▶
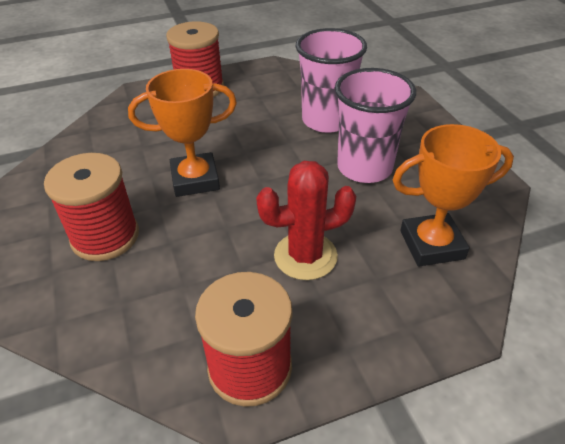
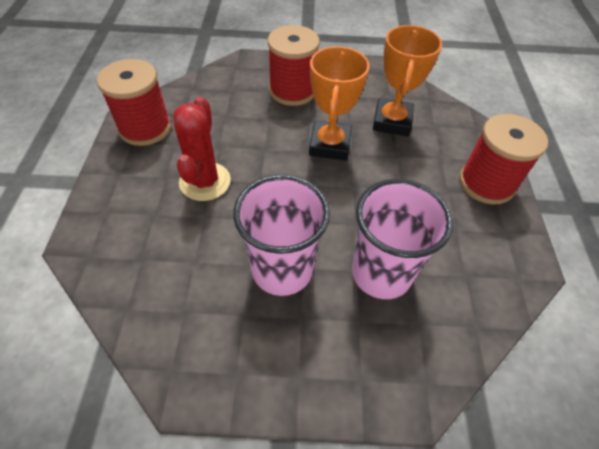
camera: 110 degrees right, 10 degrees up
(431, 245) = (155, 269): orange trophy -> orange trophy (392, 121)

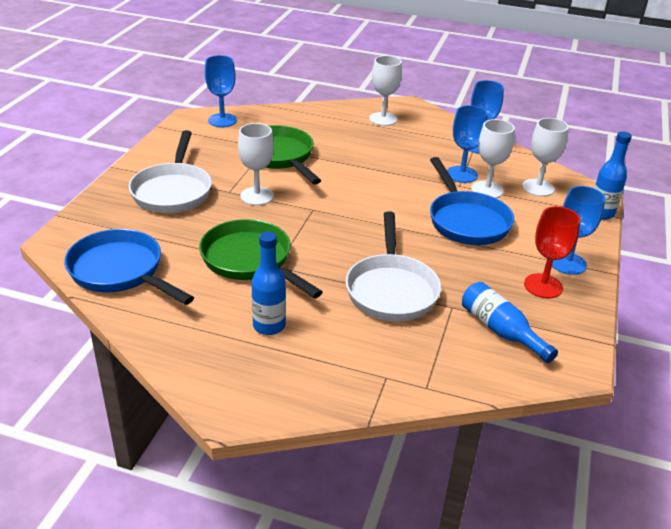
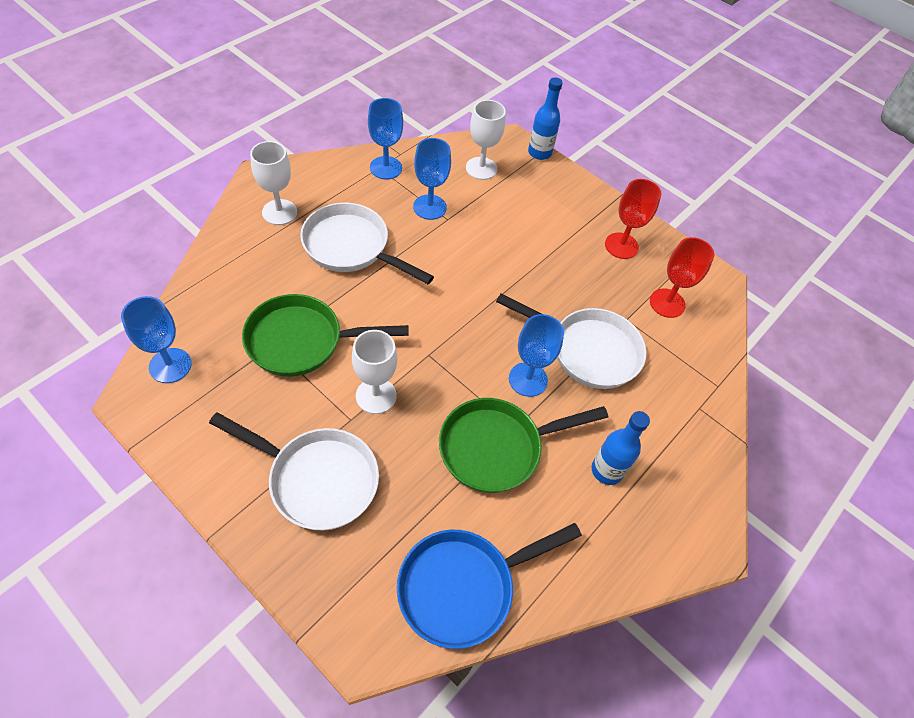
camera: 70 degrees left, 20 degrees up
(382, 153) = (351, 247): none -> white pan
(466, 221) = (508, 245): blue pan -> none
(487, 190) = (466, 204): white goblet -> none
(501, 331) = (667, 303): blue bottle -> red goblet
(567, 263) = (598, 214): blue goblet -> blue goblet (528, 379)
◀
## Prompt
Work out the number of lines in the records that contain the string "camera". Nothing but that number should be sent back.

## Exercise output
2